■ **Work to be completed**
Transcribe exactly, and only, the lines from the one containing "C2: 68uF (COM, NET14) -> 68uF (COM, VDD)" through the end of the entries below, leaving the pictures out.

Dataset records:
:::
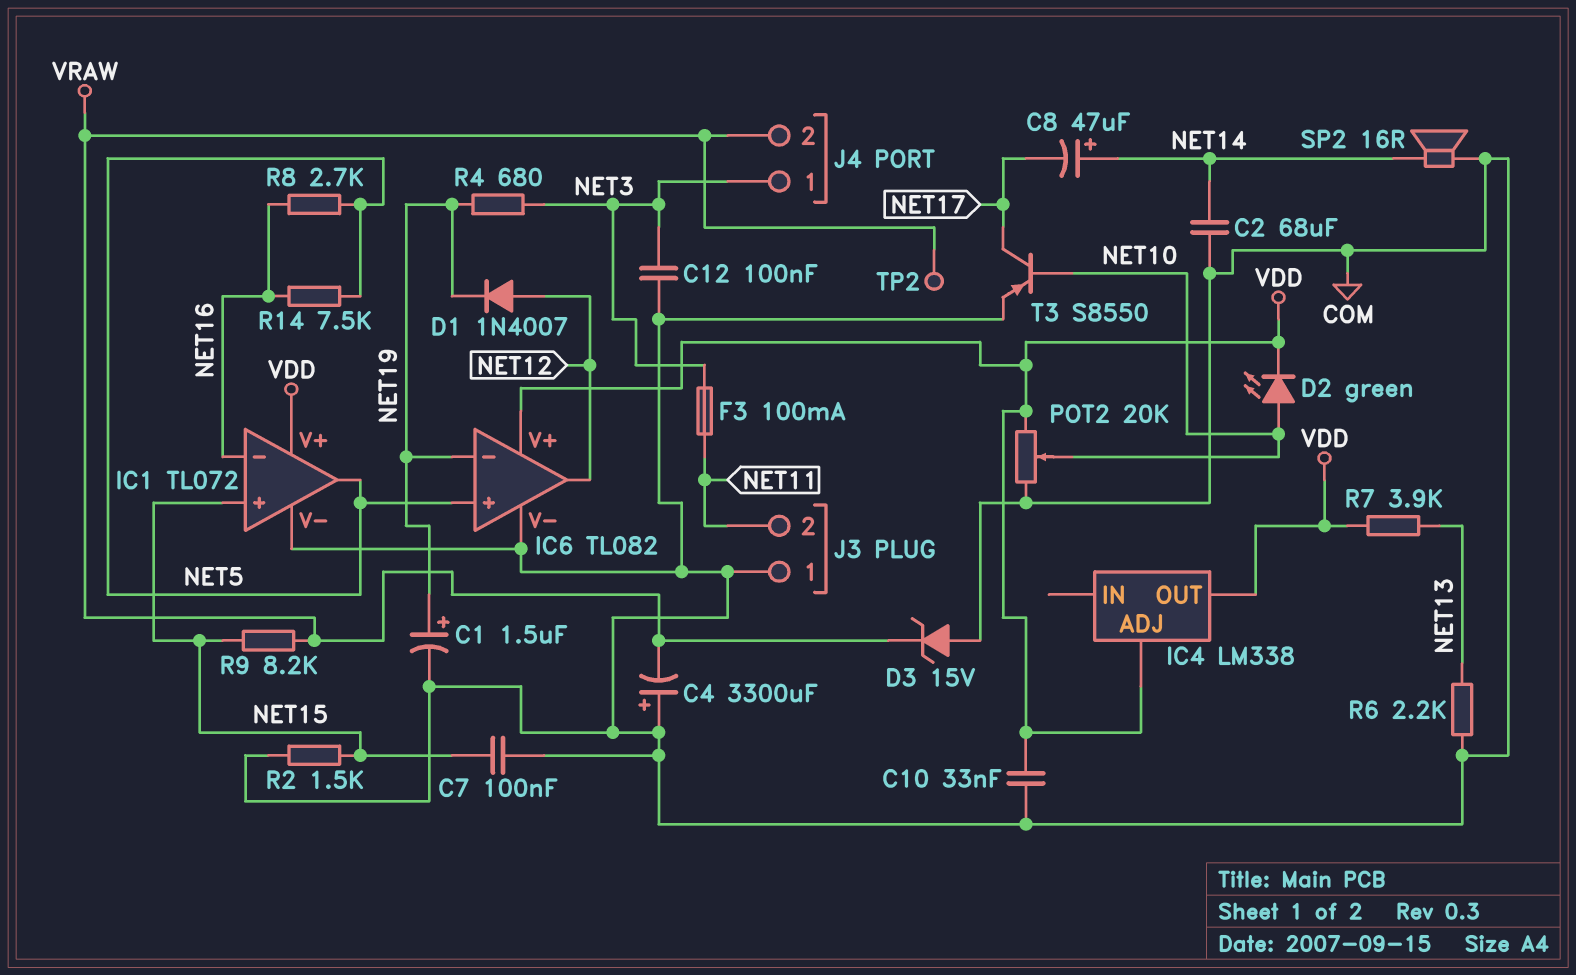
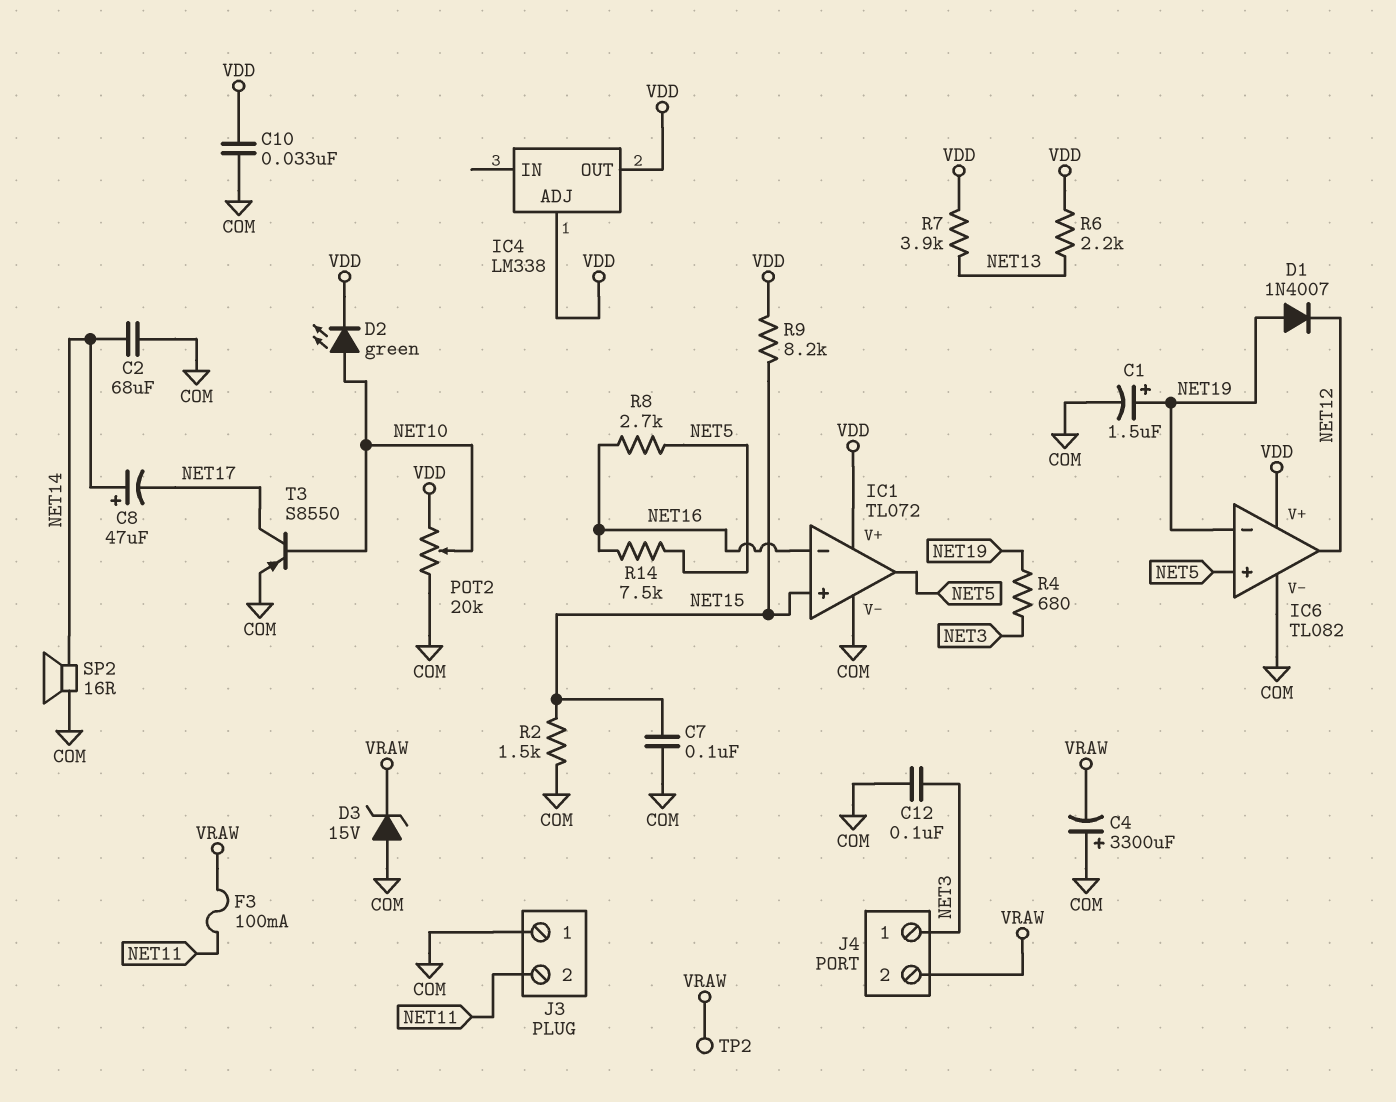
D1: diode 1N4007 (A NET12, K NET19) -> diode 1N4007 (A NET19, K NET12)
F3: 100mA (NET3, NET11) -> 100mA (NET11, VRAW)
R6: 2.2k (COM, NET13) -> 2.2k (NET13, VDD)
R9: 8.2k (NET15, VRAW) -> 8.2k (NET15, VDD)

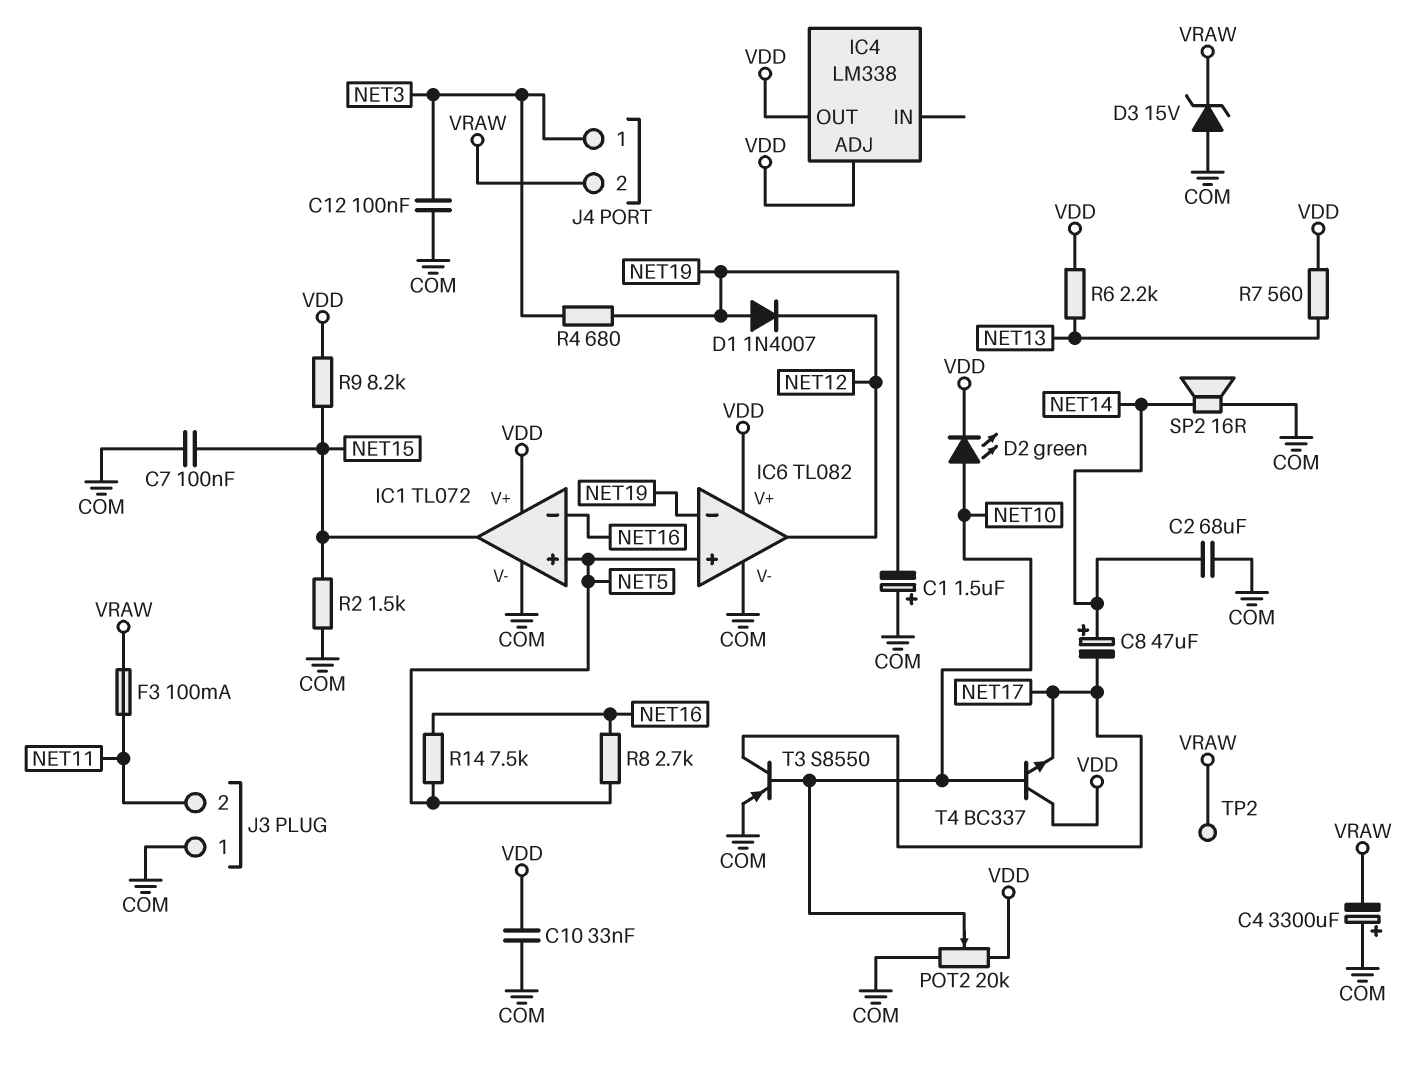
C1: 1.5uF (plus NET19, minus COM) -> 1.5uF (plus COM, minus NET19)
IC1 pin in+: NET15 -> NET5
IC1 pin out: NET5 -> NET15
R7: 3.9k (NET13, VDD) -> 560 (NET13, VDD)
T4: none -> NPN BC337 (B NET10, C VDD, E NET17)

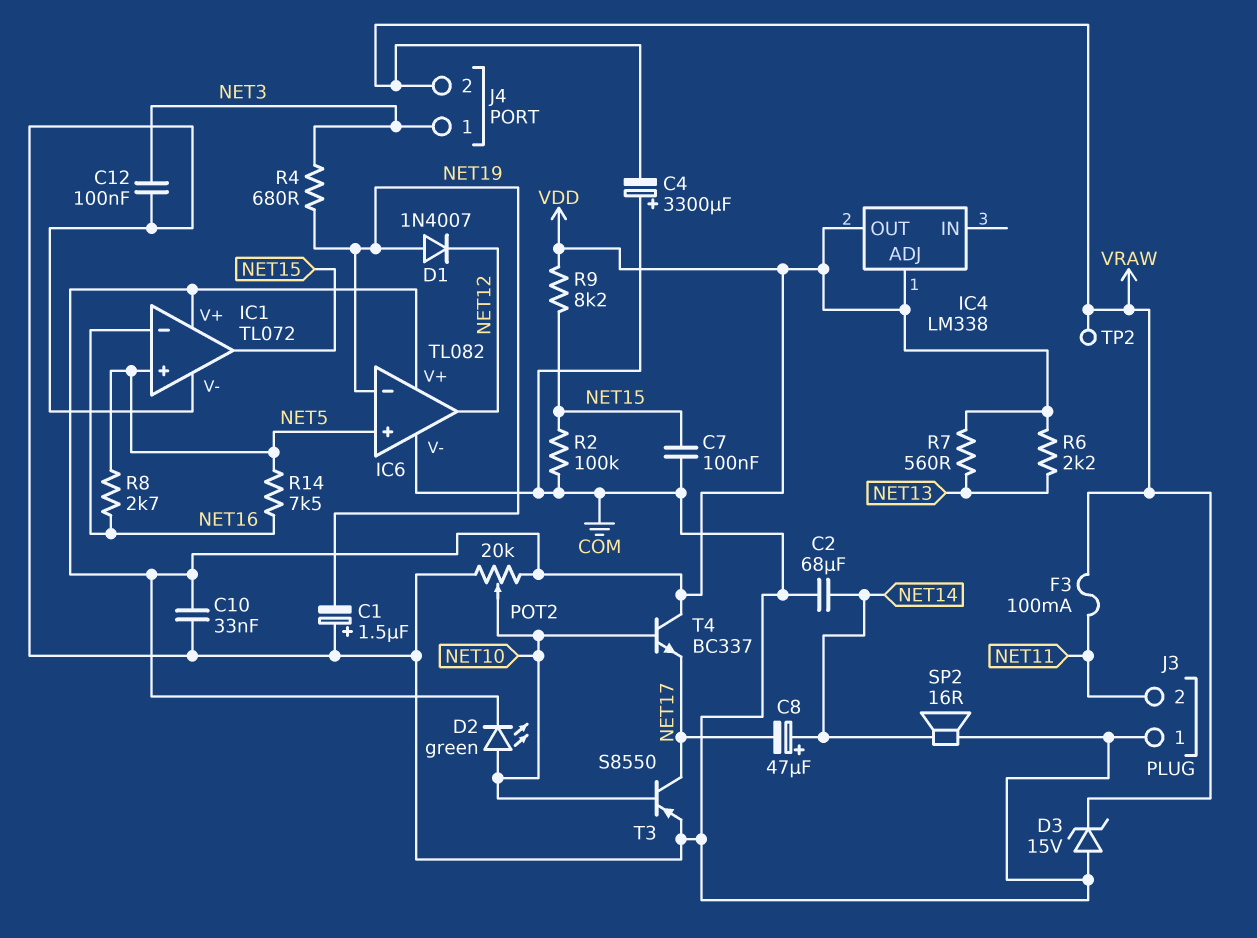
R2: 1.5k (COM, NET15) -> 100k (COM, NET15)

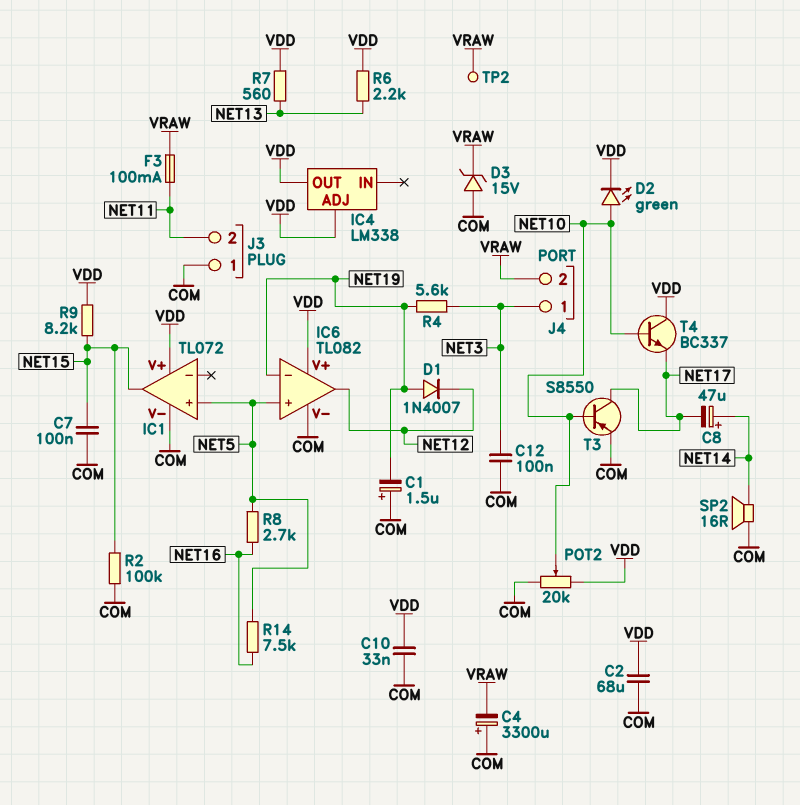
C2: 68uF (COM, NET14) -> 68uF (COM, VDD)
IC1 pin in-: NET16 -> none
R4: 680 (NET3, NET19) -> 5.6k (NET3, NET19)

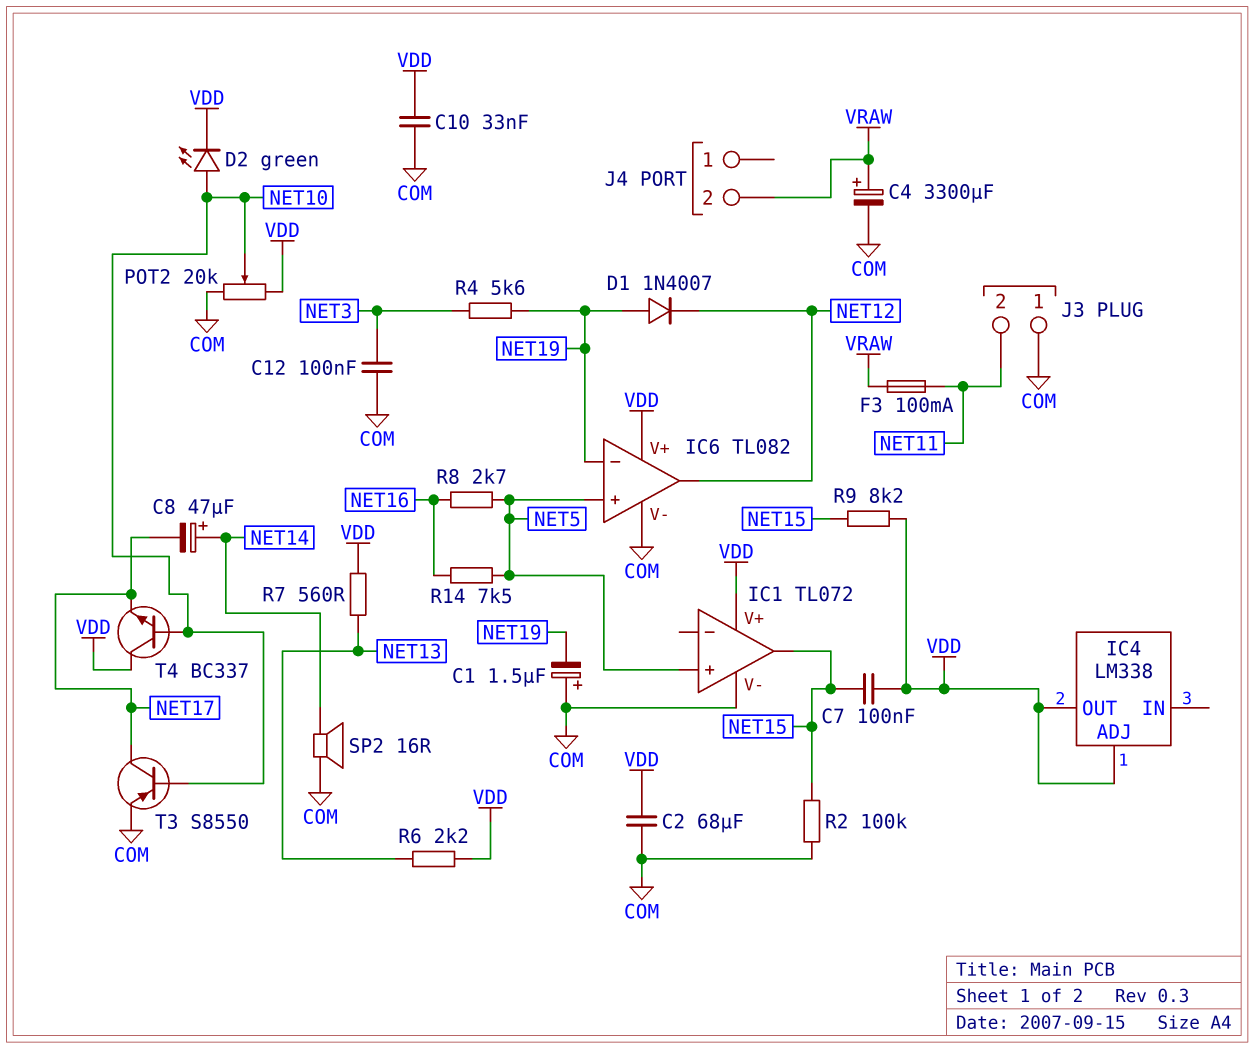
C4: 3300uF (plus COM, minus VRAW) -> 3300uF (plus VRAW, minus COM)
C7: 100nF (COM, NET15) -> 100nF (NET15, VDD)
D3: zener 15V (A COM, K VRAW) -> none
J4 pin 1: NET3 -> none
TP2: test point (VRAW) -> none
:::
■ **Final answer**
C2: 68uF (COM, NET14) -> 68uF (COM, VDD)
IC1 pin in-: NET16 -> none
R4: 680 (NET3, NET19) -> 5.6k (NET3, NET19)

C4: 3300uF (plus COM, minus VRAW) -> 3300uF (plus VRAW, minus COM)
C7: 100nF (COM, NET15) -> 100nF (NET15, VDD)
D3: zener 15V (A COM, K VRAW) -> none
J4 pin 1: NET3 -> none
TP2: test point (VRAW) -> none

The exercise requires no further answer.